◆ Problem description ◆
Every line below between the line holding "(601, 112) = (253, 185): yellow" and the line holding "camera: 90 degrees right, 0 degrees up", inclusive, should be repeated exactly, and all other lines omitted.
⟨
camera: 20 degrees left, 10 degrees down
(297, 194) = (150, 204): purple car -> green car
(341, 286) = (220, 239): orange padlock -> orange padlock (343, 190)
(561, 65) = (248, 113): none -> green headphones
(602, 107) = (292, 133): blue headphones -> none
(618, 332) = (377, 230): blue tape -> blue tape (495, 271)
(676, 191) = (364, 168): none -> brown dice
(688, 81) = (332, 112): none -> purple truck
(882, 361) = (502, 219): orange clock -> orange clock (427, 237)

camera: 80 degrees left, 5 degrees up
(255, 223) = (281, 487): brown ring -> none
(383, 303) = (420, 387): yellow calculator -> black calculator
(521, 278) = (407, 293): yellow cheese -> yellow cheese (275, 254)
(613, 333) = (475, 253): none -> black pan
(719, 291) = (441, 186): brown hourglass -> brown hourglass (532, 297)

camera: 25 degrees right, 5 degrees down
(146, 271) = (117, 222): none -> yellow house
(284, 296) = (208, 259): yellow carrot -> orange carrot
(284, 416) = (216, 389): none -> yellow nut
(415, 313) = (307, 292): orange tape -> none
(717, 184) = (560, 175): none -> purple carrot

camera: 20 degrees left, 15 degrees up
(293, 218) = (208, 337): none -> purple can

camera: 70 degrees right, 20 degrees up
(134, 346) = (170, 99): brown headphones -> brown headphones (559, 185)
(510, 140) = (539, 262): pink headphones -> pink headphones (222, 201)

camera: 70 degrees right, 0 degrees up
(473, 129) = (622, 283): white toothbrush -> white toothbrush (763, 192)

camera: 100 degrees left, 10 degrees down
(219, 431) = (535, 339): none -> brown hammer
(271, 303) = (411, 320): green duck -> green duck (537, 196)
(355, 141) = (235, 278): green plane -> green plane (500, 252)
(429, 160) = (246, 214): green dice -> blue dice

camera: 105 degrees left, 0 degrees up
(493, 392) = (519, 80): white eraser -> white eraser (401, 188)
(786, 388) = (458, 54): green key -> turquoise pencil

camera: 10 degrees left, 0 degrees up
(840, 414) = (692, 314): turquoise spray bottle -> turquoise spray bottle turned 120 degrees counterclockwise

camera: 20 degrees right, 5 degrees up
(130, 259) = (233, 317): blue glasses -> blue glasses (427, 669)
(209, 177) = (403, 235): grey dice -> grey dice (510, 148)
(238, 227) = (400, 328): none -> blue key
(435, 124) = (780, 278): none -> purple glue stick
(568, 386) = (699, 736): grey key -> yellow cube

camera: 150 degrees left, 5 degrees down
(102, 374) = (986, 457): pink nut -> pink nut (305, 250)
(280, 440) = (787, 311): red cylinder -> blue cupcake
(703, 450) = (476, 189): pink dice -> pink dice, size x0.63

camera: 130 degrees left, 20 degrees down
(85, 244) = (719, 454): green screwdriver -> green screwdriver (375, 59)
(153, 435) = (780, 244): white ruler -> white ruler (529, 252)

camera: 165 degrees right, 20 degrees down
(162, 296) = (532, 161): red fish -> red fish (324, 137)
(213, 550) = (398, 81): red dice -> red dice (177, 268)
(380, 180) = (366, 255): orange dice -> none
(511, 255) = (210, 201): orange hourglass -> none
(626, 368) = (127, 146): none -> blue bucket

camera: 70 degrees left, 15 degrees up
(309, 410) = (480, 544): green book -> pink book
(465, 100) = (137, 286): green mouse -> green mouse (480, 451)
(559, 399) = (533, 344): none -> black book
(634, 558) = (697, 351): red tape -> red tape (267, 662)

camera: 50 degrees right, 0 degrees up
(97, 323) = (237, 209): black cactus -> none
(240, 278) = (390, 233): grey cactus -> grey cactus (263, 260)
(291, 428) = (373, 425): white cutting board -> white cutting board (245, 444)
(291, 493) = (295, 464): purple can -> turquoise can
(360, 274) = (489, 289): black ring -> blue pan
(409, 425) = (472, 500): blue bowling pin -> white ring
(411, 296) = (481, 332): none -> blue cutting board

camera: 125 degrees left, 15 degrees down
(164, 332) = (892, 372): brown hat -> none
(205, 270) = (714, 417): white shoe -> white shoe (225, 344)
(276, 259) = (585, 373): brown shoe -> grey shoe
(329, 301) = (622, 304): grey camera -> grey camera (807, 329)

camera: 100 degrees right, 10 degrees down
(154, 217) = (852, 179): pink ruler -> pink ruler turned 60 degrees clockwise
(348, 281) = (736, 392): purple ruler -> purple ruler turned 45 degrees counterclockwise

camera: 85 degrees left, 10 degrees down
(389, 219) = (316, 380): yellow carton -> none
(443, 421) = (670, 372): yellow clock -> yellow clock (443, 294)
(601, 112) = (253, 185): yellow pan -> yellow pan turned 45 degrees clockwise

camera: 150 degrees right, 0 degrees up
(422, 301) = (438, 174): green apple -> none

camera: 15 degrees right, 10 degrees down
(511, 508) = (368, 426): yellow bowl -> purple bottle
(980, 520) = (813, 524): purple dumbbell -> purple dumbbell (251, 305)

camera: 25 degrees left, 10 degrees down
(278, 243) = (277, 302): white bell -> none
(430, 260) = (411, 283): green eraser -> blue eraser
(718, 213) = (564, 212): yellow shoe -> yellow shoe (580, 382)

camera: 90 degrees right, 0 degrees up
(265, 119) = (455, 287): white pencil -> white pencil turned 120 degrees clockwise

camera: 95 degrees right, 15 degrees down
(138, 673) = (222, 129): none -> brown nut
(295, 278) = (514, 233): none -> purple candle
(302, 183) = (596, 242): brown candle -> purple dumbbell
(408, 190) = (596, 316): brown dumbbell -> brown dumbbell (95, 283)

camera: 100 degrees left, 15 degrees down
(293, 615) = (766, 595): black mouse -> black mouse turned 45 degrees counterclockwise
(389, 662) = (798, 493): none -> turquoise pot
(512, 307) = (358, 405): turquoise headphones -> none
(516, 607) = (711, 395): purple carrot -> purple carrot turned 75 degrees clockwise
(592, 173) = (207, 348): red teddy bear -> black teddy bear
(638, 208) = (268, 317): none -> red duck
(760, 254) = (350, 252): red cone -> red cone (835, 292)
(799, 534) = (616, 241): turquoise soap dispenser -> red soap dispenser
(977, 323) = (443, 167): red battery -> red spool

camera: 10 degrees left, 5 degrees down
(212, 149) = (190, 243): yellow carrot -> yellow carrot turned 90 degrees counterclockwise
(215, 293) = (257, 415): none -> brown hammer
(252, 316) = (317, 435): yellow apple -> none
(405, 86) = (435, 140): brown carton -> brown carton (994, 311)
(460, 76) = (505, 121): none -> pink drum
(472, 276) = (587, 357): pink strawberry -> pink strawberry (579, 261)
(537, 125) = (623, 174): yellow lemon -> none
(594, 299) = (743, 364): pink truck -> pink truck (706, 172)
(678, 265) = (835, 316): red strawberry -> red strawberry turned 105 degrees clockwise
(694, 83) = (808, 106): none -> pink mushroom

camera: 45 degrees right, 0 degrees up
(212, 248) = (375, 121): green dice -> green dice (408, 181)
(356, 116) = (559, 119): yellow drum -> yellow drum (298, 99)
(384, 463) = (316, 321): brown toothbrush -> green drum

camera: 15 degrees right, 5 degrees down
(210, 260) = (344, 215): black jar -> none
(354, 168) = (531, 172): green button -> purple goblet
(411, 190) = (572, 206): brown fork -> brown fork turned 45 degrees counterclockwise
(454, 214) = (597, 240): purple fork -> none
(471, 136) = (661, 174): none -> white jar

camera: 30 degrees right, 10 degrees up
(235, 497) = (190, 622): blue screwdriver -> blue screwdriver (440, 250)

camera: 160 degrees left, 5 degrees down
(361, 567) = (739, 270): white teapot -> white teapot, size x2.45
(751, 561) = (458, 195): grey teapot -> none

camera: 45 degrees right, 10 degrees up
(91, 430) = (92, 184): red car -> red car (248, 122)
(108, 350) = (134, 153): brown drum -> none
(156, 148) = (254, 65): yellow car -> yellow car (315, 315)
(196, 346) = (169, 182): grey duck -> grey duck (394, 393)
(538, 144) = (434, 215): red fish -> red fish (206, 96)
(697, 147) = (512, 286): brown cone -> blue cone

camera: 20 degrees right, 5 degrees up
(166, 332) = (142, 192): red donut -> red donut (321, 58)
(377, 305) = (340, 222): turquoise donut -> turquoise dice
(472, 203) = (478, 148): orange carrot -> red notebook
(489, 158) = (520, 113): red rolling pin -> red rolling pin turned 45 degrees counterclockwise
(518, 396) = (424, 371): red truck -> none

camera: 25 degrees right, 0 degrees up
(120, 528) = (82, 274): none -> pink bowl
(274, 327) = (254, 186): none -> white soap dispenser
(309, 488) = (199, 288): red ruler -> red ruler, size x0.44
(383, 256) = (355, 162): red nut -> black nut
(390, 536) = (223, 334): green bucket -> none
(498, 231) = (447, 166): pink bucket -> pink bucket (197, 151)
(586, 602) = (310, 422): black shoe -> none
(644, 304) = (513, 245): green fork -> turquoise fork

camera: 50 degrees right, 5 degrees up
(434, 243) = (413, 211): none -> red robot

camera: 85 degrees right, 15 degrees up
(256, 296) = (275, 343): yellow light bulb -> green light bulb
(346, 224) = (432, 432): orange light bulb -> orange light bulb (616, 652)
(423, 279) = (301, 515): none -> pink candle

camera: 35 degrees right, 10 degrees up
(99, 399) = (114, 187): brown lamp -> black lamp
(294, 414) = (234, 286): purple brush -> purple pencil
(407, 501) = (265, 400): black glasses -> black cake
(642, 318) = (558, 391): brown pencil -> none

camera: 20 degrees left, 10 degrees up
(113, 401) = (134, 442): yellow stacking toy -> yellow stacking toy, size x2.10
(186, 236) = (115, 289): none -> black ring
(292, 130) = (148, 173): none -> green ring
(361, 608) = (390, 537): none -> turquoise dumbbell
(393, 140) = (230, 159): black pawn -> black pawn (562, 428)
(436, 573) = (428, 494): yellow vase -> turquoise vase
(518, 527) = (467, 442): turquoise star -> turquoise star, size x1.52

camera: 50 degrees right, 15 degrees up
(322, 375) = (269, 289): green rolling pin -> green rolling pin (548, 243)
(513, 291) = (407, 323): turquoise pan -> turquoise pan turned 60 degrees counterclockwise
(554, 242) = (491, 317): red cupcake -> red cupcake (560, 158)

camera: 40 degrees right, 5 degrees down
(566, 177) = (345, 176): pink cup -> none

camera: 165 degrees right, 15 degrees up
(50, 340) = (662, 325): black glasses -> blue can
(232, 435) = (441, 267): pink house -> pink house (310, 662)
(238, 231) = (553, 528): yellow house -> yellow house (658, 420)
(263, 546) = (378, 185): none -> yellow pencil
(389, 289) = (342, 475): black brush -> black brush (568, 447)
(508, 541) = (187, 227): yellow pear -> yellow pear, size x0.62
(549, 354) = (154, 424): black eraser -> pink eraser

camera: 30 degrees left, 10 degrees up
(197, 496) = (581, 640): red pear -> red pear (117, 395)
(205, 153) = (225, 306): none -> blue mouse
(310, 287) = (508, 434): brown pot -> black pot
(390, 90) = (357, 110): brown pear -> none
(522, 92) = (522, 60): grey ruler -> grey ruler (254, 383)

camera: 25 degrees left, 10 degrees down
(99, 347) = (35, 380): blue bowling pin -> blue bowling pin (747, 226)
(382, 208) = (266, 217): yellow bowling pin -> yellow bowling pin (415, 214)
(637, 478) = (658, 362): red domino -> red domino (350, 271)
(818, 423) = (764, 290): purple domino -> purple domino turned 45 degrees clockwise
⟩
◆ Response box ◆
(601, 112) = (253, 185): yellow pan -> yellow pan turned 45 degrees clockwise

camera: 150 degrees right, 0 degrees up
(422, 301) = (438, 174): green apple -> none

camera: 15 degrees right, 10 degrees down
(511, 508) = (368, 426): yellow bowl -> purple bottle
(980, 520) = (813, 524): purple dumbbell -> purple dumbbell (251, 305)

camera: 25 degrees left, 10 degrees down
(278, 243) = (277, 302): white bell -> none
(430, 260) = (411, 283): green eraser -> blue eraser
(718, 213) = (564, 212): yellow shoe -> yellow shoe (580, 382)

camera: 90 degrees right, 0 degrees up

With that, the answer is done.